▶ **What you should do**
All entries are to be printed again exactly, with their images omitted.

▶ **Information**
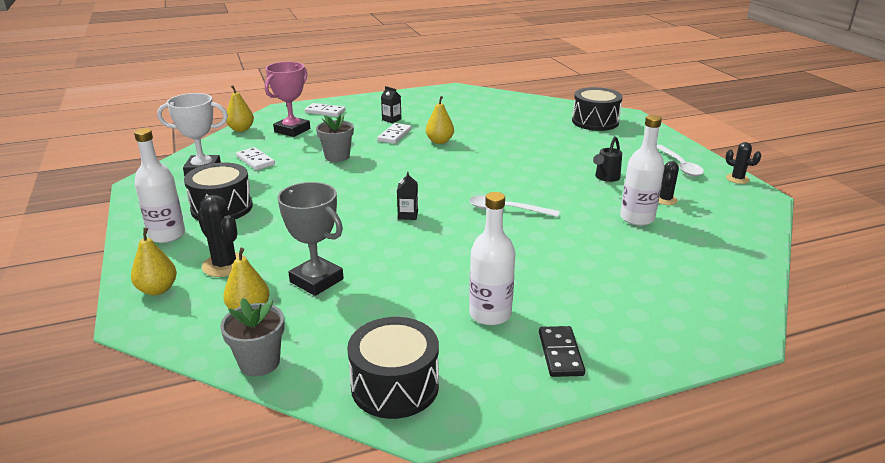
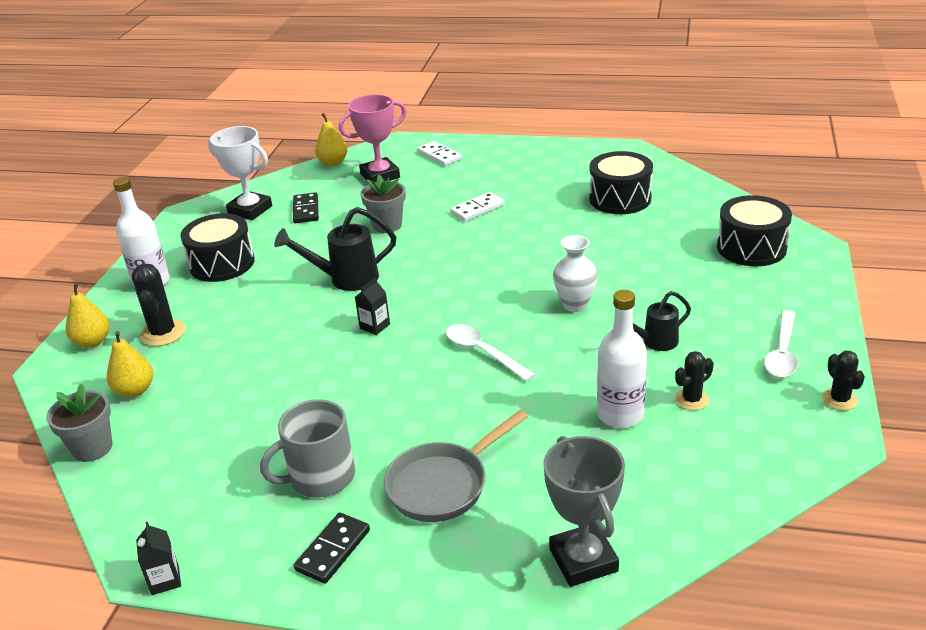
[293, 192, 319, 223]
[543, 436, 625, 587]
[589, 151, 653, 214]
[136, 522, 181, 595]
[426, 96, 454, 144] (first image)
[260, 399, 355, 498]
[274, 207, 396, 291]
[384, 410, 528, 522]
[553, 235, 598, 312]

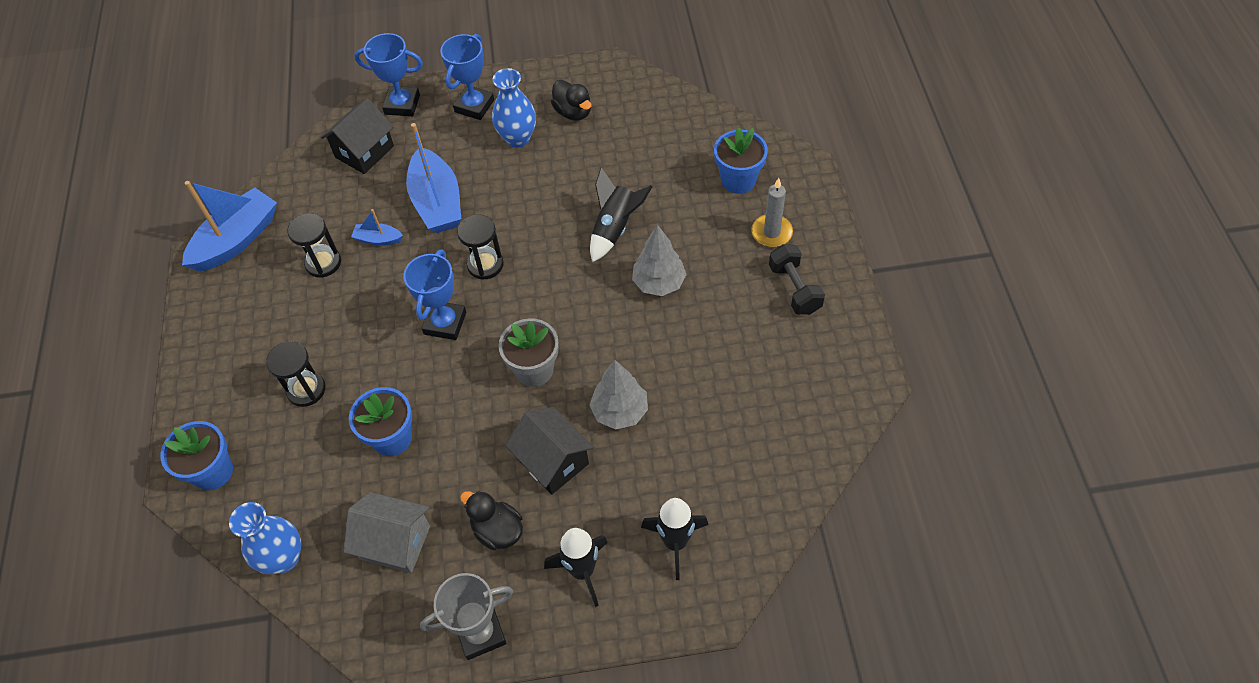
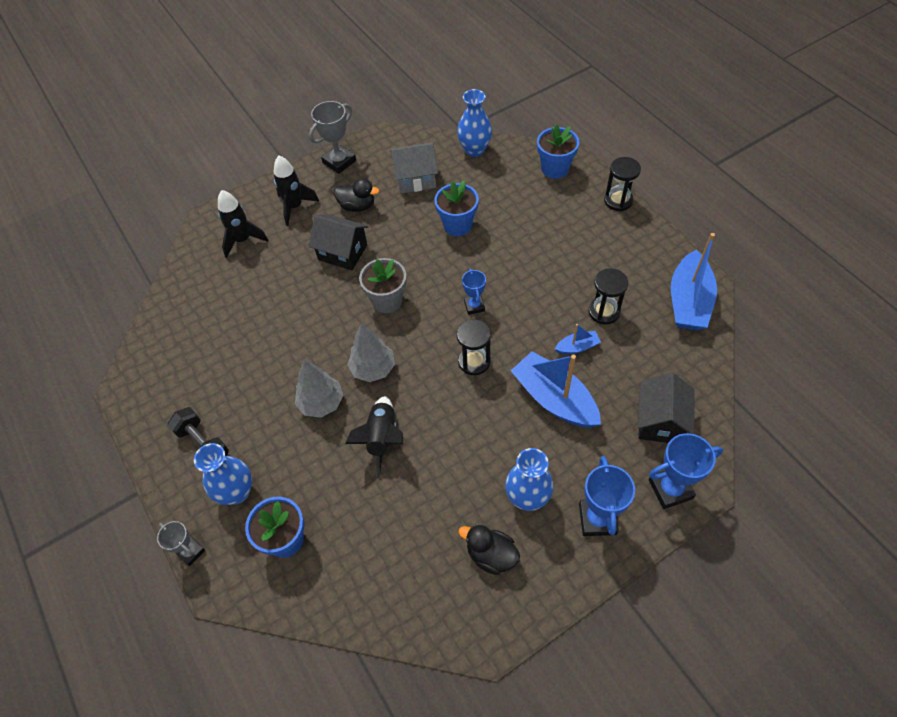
[604, 157, 641, 211]
[462, 268, 486, 315]
[347, 322, 395, 382]
[194, 443, 252, 505]
[157, 521, 205, 566]

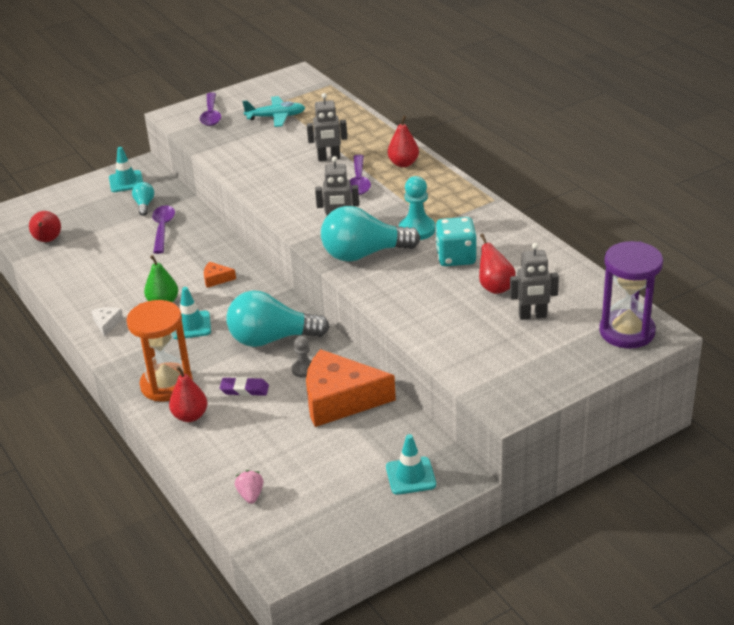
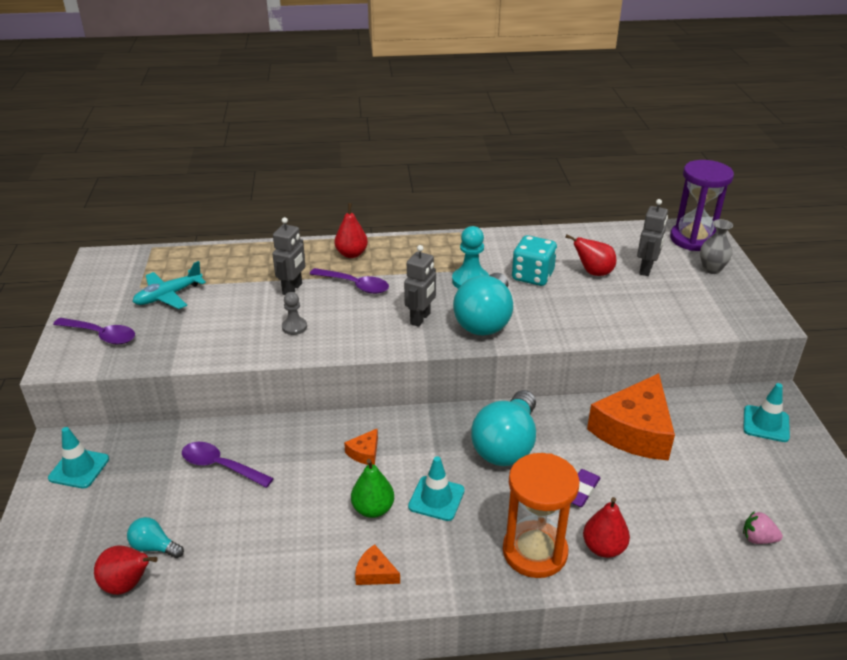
[355, 544, 400, 585]
[127, 517, 184, 558]
[133, 261, 206, 309]
[282, 292, 307, 335]
[700, 219, 733, 274]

▶ **The answer**
[293, 192, 319, 223]
[543, 436, 625, 587]
[589, 151, 653, 214]
[136, 522, 181, 595]
[426, 96, 454, 144] (first image)
[260, 399, 355, 498]
[274, 207, 396, 291]
[384, 410, 528, 522]
[553, 235, 598, 312]

[604, 157, 641, 211]
[462, 268, 486, 315]
[347, 322, 395, 382]
[194, 443, 252, 505]
[157, 521, 205, 566]

[355, 544, 400, 585]
[127, 517, 184, 558]
[133, 261, 206, 309]
[282, 292, 307, 335]
[700, 219, 733, 274]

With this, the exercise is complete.